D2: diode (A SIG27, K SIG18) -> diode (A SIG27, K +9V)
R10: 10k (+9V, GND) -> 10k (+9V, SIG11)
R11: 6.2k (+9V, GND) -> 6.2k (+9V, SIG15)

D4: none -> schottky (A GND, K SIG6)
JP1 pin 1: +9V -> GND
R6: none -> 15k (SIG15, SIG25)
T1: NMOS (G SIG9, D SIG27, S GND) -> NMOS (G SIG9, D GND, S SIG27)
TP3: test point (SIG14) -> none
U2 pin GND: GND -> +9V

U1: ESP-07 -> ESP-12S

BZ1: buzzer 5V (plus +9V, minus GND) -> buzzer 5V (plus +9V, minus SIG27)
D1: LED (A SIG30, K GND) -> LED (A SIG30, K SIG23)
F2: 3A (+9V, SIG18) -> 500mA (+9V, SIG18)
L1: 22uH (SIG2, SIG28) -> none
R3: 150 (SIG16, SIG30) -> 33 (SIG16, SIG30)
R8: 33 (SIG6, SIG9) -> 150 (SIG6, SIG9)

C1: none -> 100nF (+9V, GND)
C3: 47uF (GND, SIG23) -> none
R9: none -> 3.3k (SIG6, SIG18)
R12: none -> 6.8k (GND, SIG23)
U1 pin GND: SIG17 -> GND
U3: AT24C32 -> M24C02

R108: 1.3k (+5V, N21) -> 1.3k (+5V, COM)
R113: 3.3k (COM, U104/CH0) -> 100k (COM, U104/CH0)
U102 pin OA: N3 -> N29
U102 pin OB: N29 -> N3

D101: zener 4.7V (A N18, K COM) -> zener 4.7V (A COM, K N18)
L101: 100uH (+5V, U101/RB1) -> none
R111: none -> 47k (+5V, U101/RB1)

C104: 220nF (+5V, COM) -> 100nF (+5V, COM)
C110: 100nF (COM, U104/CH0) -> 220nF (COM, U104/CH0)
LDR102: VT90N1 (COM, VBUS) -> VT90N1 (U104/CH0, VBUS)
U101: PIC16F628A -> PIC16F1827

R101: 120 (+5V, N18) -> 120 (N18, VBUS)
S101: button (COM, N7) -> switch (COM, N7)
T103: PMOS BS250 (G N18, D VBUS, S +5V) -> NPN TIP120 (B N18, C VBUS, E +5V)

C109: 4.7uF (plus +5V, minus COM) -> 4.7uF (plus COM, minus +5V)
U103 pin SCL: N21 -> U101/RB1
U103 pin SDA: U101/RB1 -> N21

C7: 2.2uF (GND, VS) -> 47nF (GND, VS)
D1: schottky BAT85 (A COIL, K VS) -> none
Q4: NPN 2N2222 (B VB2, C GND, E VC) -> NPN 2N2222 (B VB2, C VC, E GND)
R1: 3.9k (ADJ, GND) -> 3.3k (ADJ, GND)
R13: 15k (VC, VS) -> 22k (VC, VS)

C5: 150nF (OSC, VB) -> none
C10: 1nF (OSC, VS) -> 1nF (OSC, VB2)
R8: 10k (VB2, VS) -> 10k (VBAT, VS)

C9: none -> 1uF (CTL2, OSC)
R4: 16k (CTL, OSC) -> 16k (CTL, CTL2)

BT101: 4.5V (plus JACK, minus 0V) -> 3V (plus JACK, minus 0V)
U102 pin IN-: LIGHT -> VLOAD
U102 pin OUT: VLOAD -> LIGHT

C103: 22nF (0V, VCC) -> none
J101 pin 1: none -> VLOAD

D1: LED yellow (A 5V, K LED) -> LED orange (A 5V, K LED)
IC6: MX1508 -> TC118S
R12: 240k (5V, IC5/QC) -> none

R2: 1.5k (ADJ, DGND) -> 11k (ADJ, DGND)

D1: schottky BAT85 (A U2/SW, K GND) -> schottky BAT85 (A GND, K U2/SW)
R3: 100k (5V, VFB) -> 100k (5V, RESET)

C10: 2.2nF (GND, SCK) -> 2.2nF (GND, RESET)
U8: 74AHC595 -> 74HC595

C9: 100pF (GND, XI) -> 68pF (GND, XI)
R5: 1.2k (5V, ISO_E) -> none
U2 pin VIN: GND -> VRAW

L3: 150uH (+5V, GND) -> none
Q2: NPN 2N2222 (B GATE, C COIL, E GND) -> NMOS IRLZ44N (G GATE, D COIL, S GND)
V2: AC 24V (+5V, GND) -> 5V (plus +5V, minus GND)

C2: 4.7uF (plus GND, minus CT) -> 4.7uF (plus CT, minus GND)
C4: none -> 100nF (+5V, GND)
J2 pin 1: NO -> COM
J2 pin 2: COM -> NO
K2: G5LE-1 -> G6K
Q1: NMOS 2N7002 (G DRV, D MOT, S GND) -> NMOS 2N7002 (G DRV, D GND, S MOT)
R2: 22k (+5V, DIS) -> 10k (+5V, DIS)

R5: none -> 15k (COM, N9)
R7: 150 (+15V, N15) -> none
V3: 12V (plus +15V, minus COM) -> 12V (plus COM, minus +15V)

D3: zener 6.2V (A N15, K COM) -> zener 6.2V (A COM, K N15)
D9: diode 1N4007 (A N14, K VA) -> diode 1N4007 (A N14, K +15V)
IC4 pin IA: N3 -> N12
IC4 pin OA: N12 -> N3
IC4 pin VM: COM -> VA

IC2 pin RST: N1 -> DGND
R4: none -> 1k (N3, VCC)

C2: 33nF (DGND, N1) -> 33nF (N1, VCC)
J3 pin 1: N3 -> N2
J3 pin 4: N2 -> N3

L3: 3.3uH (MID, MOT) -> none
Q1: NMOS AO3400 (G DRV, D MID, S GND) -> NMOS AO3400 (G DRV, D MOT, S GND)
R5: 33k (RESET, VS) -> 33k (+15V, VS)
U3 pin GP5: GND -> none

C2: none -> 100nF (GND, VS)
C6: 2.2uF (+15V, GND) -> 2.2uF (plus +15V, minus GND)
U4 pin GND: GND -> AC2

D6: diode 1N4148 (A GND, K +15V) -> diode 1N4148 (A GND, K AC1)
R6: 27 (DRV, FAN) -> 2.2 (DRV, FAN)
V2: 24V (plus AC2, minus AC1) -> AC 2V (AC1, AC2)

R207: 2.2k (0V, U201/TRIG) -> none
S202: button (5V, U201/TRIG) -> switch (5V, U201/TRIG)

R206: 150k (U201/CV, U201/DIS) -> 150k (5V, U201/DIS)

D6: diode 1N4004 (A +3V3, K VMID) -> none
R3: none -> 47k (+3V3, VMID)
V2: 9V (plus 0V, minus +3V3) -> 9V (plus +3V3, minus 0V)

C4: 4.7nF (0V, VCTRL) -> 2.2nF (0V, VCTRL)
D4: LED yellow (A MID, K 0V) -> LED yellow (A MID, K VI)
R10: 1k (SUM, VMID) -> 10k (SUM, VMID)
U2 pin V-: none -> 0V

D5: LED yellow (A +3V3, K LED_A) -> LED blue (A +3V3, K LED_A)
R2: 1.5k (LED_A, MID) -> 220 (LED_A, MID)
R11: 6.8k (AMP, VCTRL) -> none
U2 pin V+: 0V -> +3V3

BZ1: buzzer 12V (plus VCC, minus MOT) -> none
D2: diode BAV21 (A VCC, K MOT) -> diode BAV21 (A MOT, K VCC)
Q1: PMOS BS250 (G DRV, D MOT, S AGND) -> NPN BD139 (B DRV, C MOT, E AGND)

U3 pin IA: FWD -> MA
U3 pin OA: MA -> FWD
━━━━━━━━
What needs to be done
Show every line of the listing in which the string "diode" can be found.

Output
D2: diode (A SIG27, K SIG18) -> diode (A SIG27, K +9V)
D9: diode 1N4007 (A N14, K VA) -> diode 1N4007 (A N14, K +15V)
D6: diode 1N4148 (A GND, K +15V) -> diode 1N4148 (A GND, K AC1)
D6: diode 1N4004 (A +3V3, K VMID) -> none
D2: diode BAV21 (A VCC, K MOT) -> diode BAV21 (A MOT, K VCC)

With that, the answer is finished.